------ Extracted entries

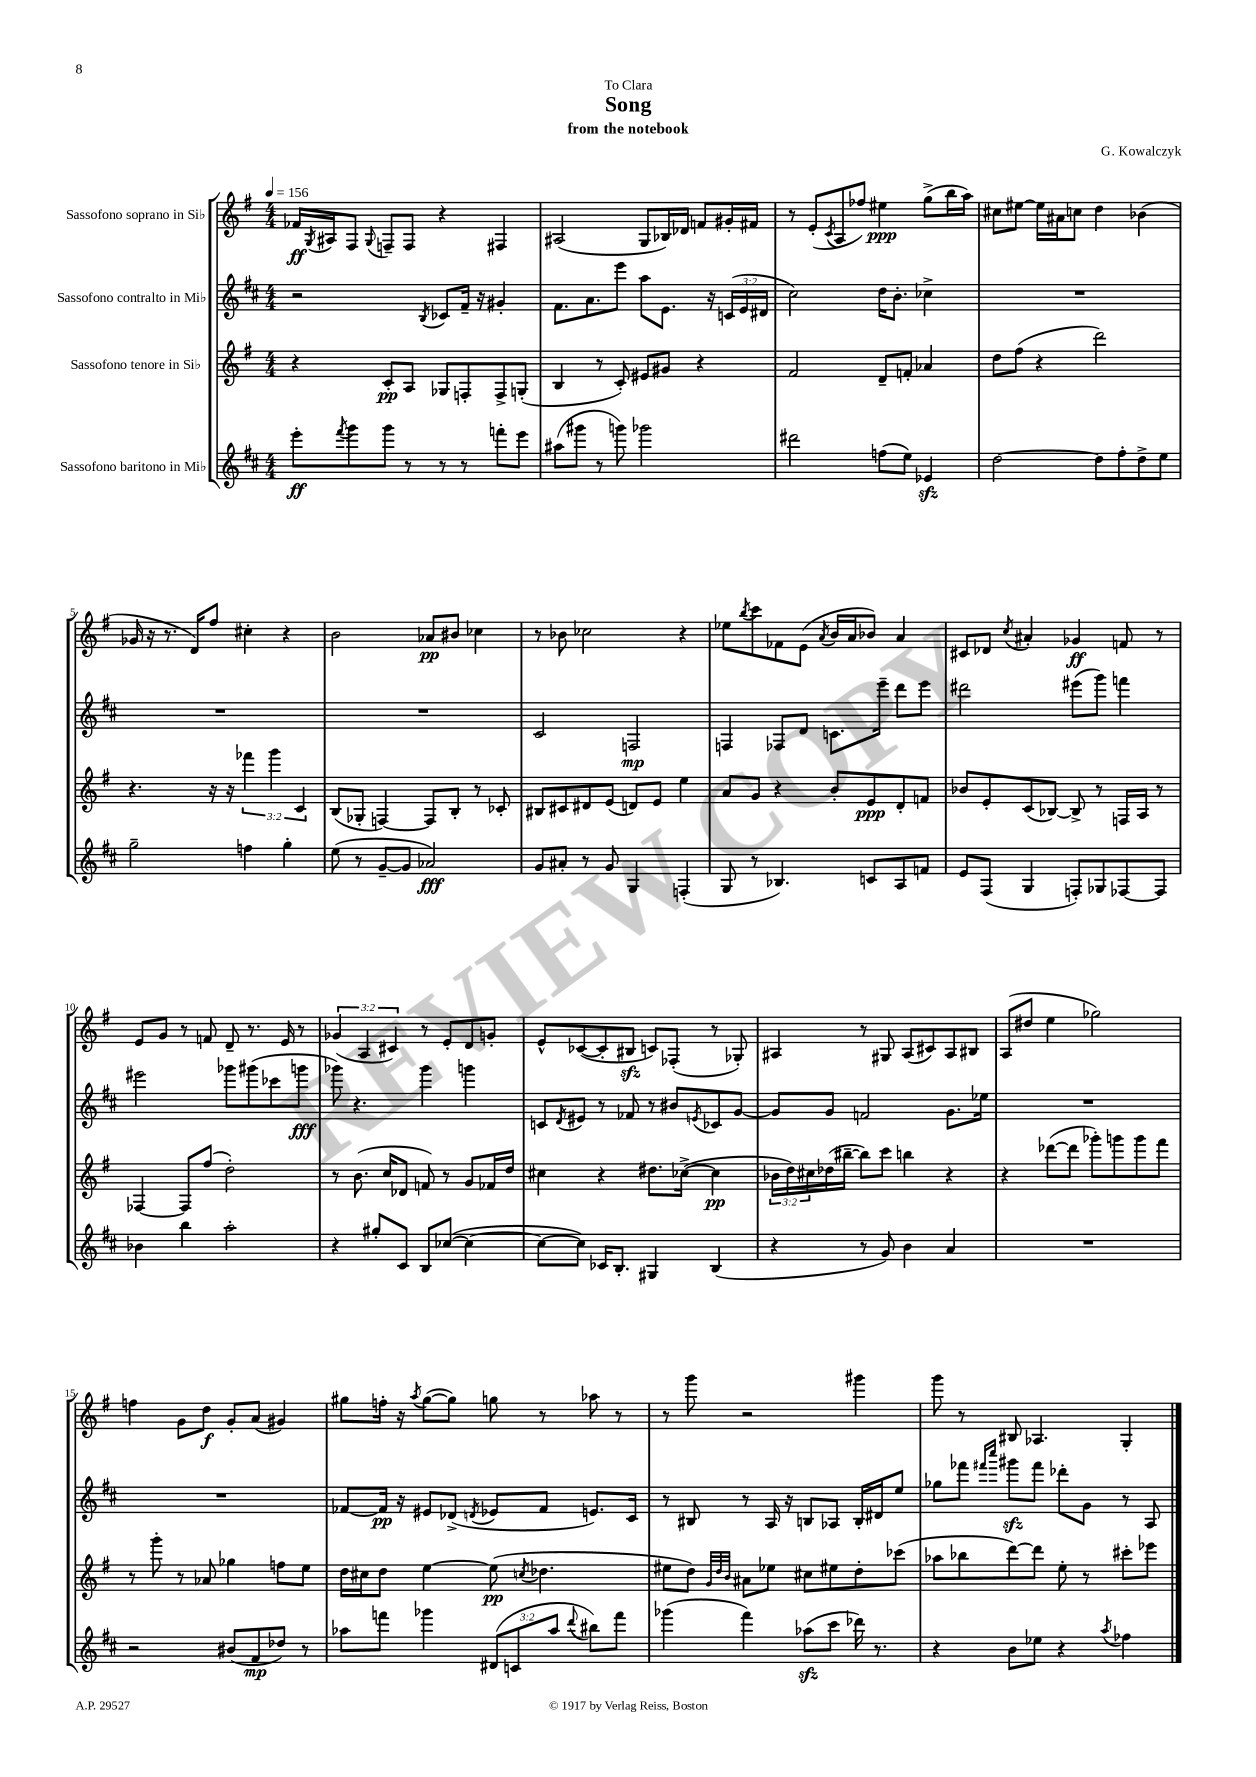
\header { title = "Song" composer = "G. Kowalczyk" subtitle = "from the notebook" dedication = "To Clara" }
<<
\new StaffGroup <<
\new Staff = "s0" \with { instrumentName = "Sassofono soprano in Sib" } {
    \clef treble \key g \major \numericTimeSignature \time 4/4 \override Staff.TupletNumber.text = #tuplet-number::calc-fraction-text \tempo 4 = 156
    fes'16\ff \acciaccatura { g8 } ais16 fis8 \appoggiatura { g8 } f8-- f8 r4 fis4 |
    ais2( g8 bes16) des'16 f'8 gis'16-. fis'16 |
    r8 e'8-.( \acciaccatura { c'8 } a8 fes''8) eis''4\ppp g''8->( b''16 a''16) |
    cis''8 eis''8~ eis''16 ais'16 c''8 d''4 bes'4( |
    ges'16 r16 r8. d'16) fis''8 cis''4-. r4 |
    b'2 aes'8\pp bis'8 ces''4 |
    r8 bes'8 ces''2 r4 |
    ees''8 \acciaccatura { b''8 } c'''8 fes'8 e'8( \acciaccatura { a'8 } b'16 a'16 bes'8) a'4 |
    cis'8 des'8 \acciaccatura { c''8 } ais'4-. ges'4\ff f'8 r8 |
    e'8 g'8 r8 f'8 d'8-- r8. e'16 r8 |
    \tuplet 3/2 { ges'4( a4 cis'4) } r8 e'8-. d'8 g'8-. |
    e'8-^ ces'8~( ces'8-. bis8\sfz c'8) fes8-.( r8 ges8-.) |
    ais4 r8 gis8 ais8( cis'8) ais8 bis8 |
    a8( dis''8 e''4 ges''2) |
    f''4 g'8 d''8\f g'8-. a'8( gis'4) |
    gis''8 f''16-. r16 \acciaccatura { a''8 } gis''8~( gis''8) g''8 r8 aes''8 r8 |
    r8 g'''8 r2 gis'''4 |
    g'''8 r8 bis8 aes4. g4-. \bar "|." |
}
\new Staff = "s1" \with { instrumentName = "Sassofono contralto in Mib" } {
    \clef treble \key d \major \numericTimeSignature \time 4/4 \override Staff.TupletNumber.text = #tuplet-number::calc-fraction-text
    r2 \acciaccatura { b8 } ces'8 fis'16-- r16 gis'4-. |
    fis'8. a'8. e'''8 a''8 e'8. r16 \tuplet 3/2 { c'16( e'16 dis'16 } |
    cis''2) d''16 b'8.-. ces''4-> |
    R1 |
    R1 |
    R1 |
    cis'2 f2\mp |
    f4 fes8 d'8 c'8. e'''16-- d'''8 e'''8 |
    dis'''2 eis'''8( g'''8) f'''4 |
    eis'''2 ges'''8 gis'''8( ces'''8 g'''8\fff |
    ges'''8) r4. ges'''4 g'''4 |
    c'8 \acciaccatura { d'8 } eis'8 r8 fes'8 r8 bis'8 \acciaccatura { e'8 } ces'8 g'8~ |
    g'8 g'8 f'2 g'8. ees''16 |
    R1 |
    R1 |
    fes'8~ fes'16\pp r16 eis'8 des'8->( \acciaccatura { d'8 } ees'8 fes'8 e'8.) cis'16 |
    r8 bis8 r8 a16 r16 b8 aes8 b16-. dis'16 e''8 |
    ges''8 fes'''8 \grace { fis'''16 cis''''16 } gis'''8\sfz fis'''8 des'''8-. g'8 r8 a8 \bar "|." |
}
\new Staff = "s2" \with { instrumentName = "Sassofono tenore in Sib" } {
    \clef treble \key g \major \numericTimeSignature \time 4/4 \override Staff.TupletNumber.text = #tuplet-number::calc-fraction-text
    r4 c'8-.\pp a8 ges8 f8-. f8-> g8-.( |
    b4 r8 c'8-.) eis'8 gis'8 r4 |
    fis'2 d'8-- f'8-. aes'4 |
    d''8 fis''8( r4 d'''2) |
    r4. r16 r16 \tuplet 3/2 { fes'''4 g'''4 c'4 } |
    b8( ges8-. f4~) f8 b8-. r8 ces'8-. |
    bis8 cis'8 dis'8 e'8( d'8) e'8 e''4 |
    a'8 g'8 r4 b'8-. e'8\ppp d'8-. f'8 |
    bes'8 e'8-. c'8( bes8~) bes8-> r8 f16 a16 r8 |
    fes4~ fes8 fis''8( d''2-.) |
    r8 b'8.( c''16 des'8 f'8) r8 g'8 fes'16 d''16 |
    cis''4 r4 dis''8. ces''16~->( ces''4\pp |
    \tuplet 3/2 { bes'16 d''16) cis''16 } des''16( bis''16~-- bis''8) c'''8 b''4 r4 |
    r4 des'''8~( des'''8 ges'''8-.) g'''8 g'''8 fis'''8 |
    r8 g'''8-. r8 aes'8 ges''4 f''8 e''8 |
    d''16 cis''16 d''8 e''4~ e''8\pp( \acciaccatura { c''8 } des''4. |
    eis''8 d''8) \grace { g'32 d''32 b'32 } ais'8 ees''8 cis''8 eis''8 d''8-. ces'''8( |
    aes''8 bes''8 d'''8~) d'''8 e''8-. r8 cis'''8-. ees'''8 \bar "|." |
}
\new Staff = "s3" \with { instrumentName = "Sassofono baritono in Mib" } {
    \clef treble \key d \major \numericTimeSignature \time 4/4 \override Staff.TupletNumber.text = #tuplet-number::calc-fraction-text
    e'''8-.\ff \acciaccatura { fis'''8 } g'''8 g'''8 r8 r8 r8 f'''8-. e'''8 |
    ais''8( gis'''8 r8 g'''8) ges'''2 |
    dis'''2 f''8( e''8) ees'4\sfz |
    d''2~ d''8 fis''8-. d''8-> e''8 |
    g''2-- f''4 g''4-. |
    e''8( r8 g'8~-- g'8 aes'2\fff) |
    g'8 ais'8-. r8 g'8 g4 f4-.( |
    g8 r8 bes4.) c'8 a8 f'8 |
    e'8 fis8( g4 f8-.) ges8 fes8~ fes8 |
    bes'4 b''4 a''2-. |
    r4 gis''8-. cis'8 b8 ces''8~( ces''4~ |
    ces''8~ ces''8) ces'16 b8.-. gis4 b4( |
    r4 r8 g'8) b'4 a'4 |
    R1 |
    r2 bis'8( fis'8\mp des''8) r8 |
    aes''8 f'''8 ges'''4 \tuplet 3/2 { dis'8( c'8 aes''8 } \appoggiatura { d'''8 } bis''8) f'''8 |
    ges'''4( fis'''4) aes''8\sfz( cis'''8 des'''16) r8. |
    r4 b'8 ees''8 r4 \acciaccatura { a''8 } fes''4 \bar "|." |
}
>>
>>
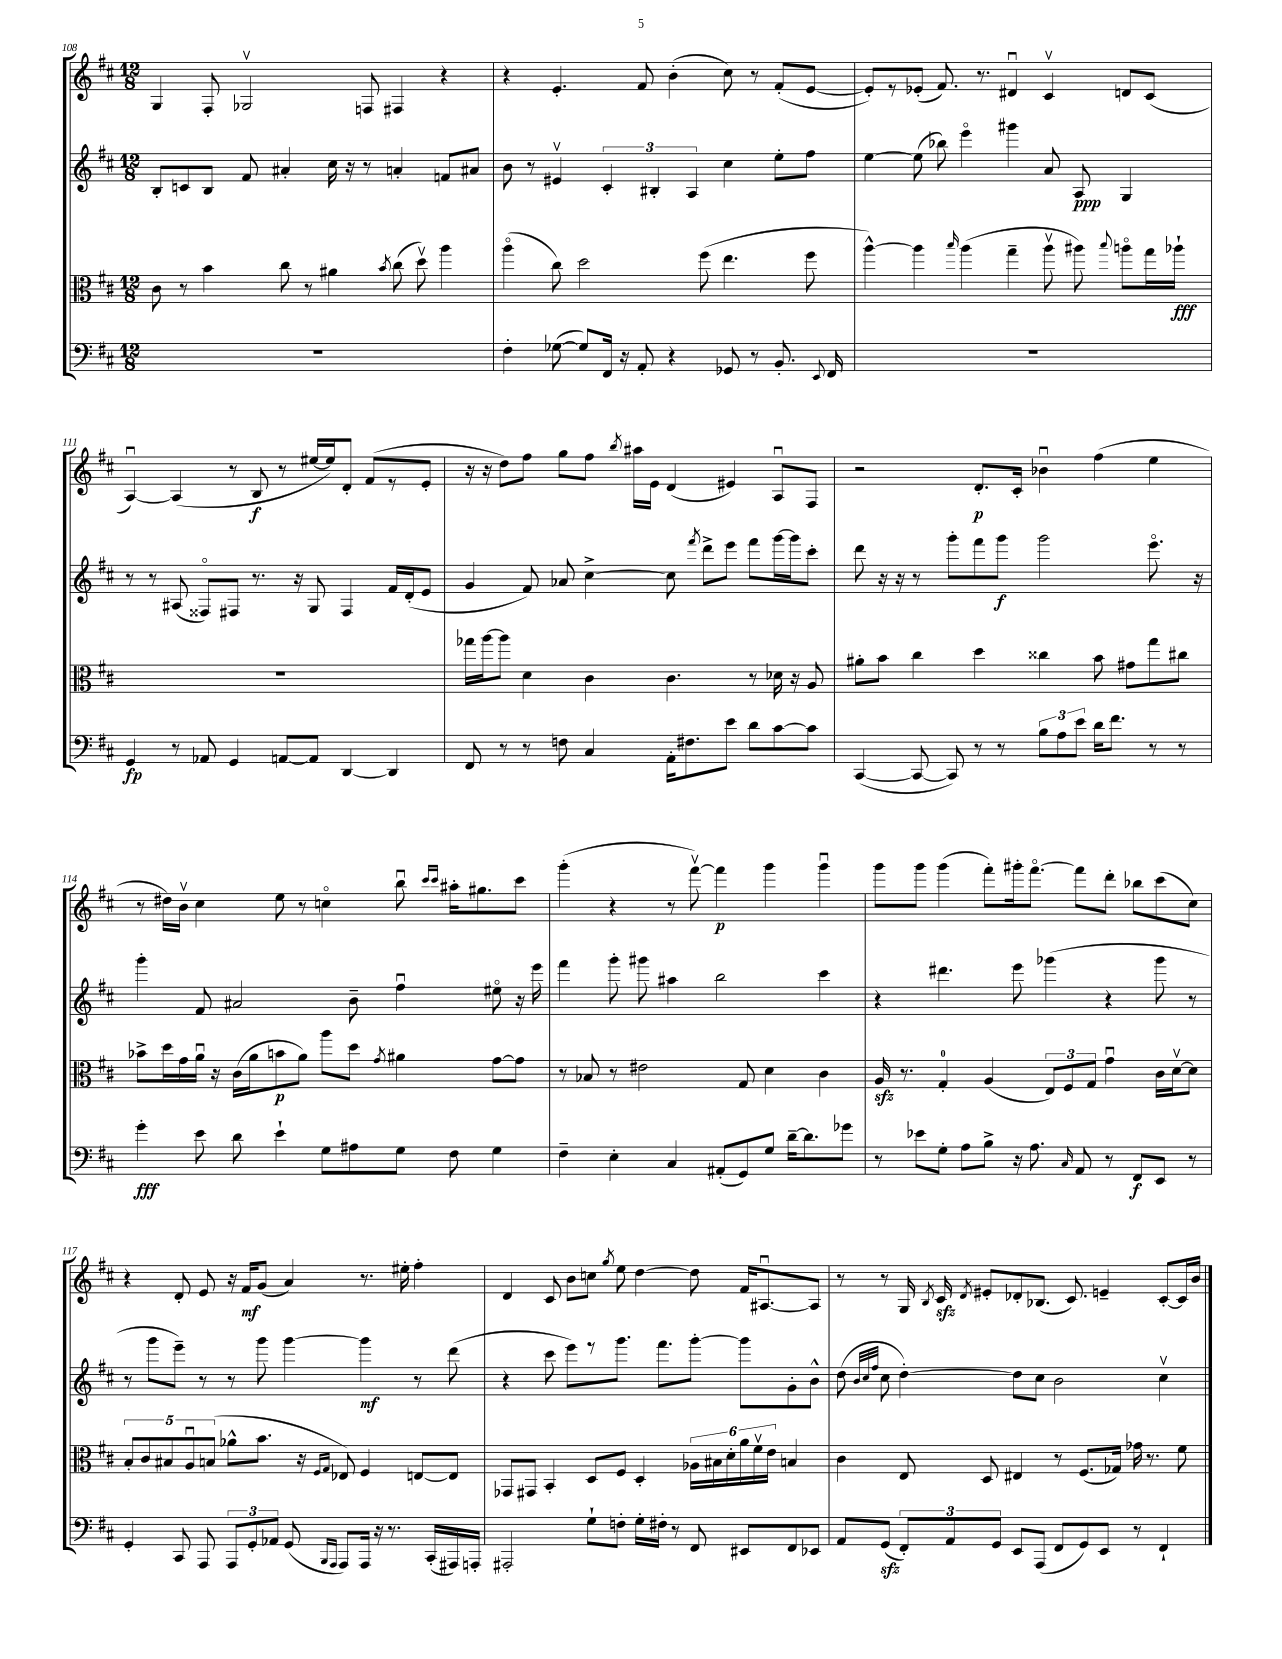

------------

▶ The problem
Arrange the lines of the records above as a numbered list, starting at the first line and ending with the line that contains "cis'2 f2\mp |". Include both ends, omit blank lines, and leave the pictures out of your answer.

▶ Finished answer
1. \header { title = "Song" composer = "G. Kowalczyk" subtitle = "from the notebook" dedication = "To Clara" }
2. <<
3. \new StaffGroup <<
4. \new Staff = "s0" \with { instrumentName = "Sassofono soprano in Sib" } {
5.     \clef treble \key g \major \numericTimeSignature \time 4/4 \override Staff.TupletNumber.text = #tuplet-number::calc-fraction-text \tempo 4 = 156
6.     fes'16\ff \acciaccatura { g8 } ais16 fis8 \appoggiatura { g8 } f8-- f8 r4 fis4 |
7.     ais2( g8 bes16) des'16 f'8 gis'16-. fis'16 |
8.     r8 e'8-.( \acciaccatura { c'8 } a8 fes''8) eis''4\ppp g''8->( b''16 a''16) |
9.     cis''8 eis''8~ eis''16 ais'16 c''8 d''4 bes'4( |
10.     ges'16 r16 r8. d'16) fis''8 cis''4-. r4 |
11.     b'2 aes'8\pp bis'8 ces''4 |
12.     r8 bes'8 ces''2 r4 |
13.     ees''8 \acciaccatura { b''8 } c'''8 fes'8 e'8( \acciaccatura { a'8 } b'16 a'16 bes'8) a'4 |
14.     cis'8 des'8 \acciaccatura { c''8 } ais'4-. ges'4\ff f'8 r8 |
15.     e'8 g'8 r8 f'8 d'8-- r8. e'16 r8 |
16.     \tuplet 3/2 { ges'4( a4 cis'4) } r8 e'8-. d'8 g'8-. |
17.     e'8-^ ces'8~( ces'8-. bis8\sfz c'8) fes8-.( r8 ges8-.) |
18.     ais4 r8 gis8 ais8( cis'8) ais8 bis8 |
19.     a8( dis''8 e''4 ges''2) |
20.     f''4 g'8 d''8\f g'8-. a'8( gis'4) |
21.     gis''8 f''16-. r16 \acciaccatura { a''8 } gis''8~( gis''8) g''8 r8 aes''8 r8 |
22.     r8 g'''8 r2 gis'''4 |
23.     g'''8 r8 bis8 aes4. g4-. \bar "|." |
24. }
25. \new Staff = "s1" \with { instrumentName = "Sassofono contralto in Mib" } {
26.     \clef treble \key d \major \numericTimeSignature \time 4/4 \override Staff.TupletNumber.text = #tuplet-number::calc-fraction-text
27.     r2 \acciaccatura { b8 } ces'8 fis'16-- r16 gis'4-. |
28.     fis'8. a'8. e'''8 a''8 e'8. r16 \tuplet 3/2 { c'16( e'16 dis'16 } |
29.     cis''2) d''16 b'8.-. ces''4-> |
30.     R1 |
31.     R1 |
32.     R1 |
33.     cis'2 f2\mp |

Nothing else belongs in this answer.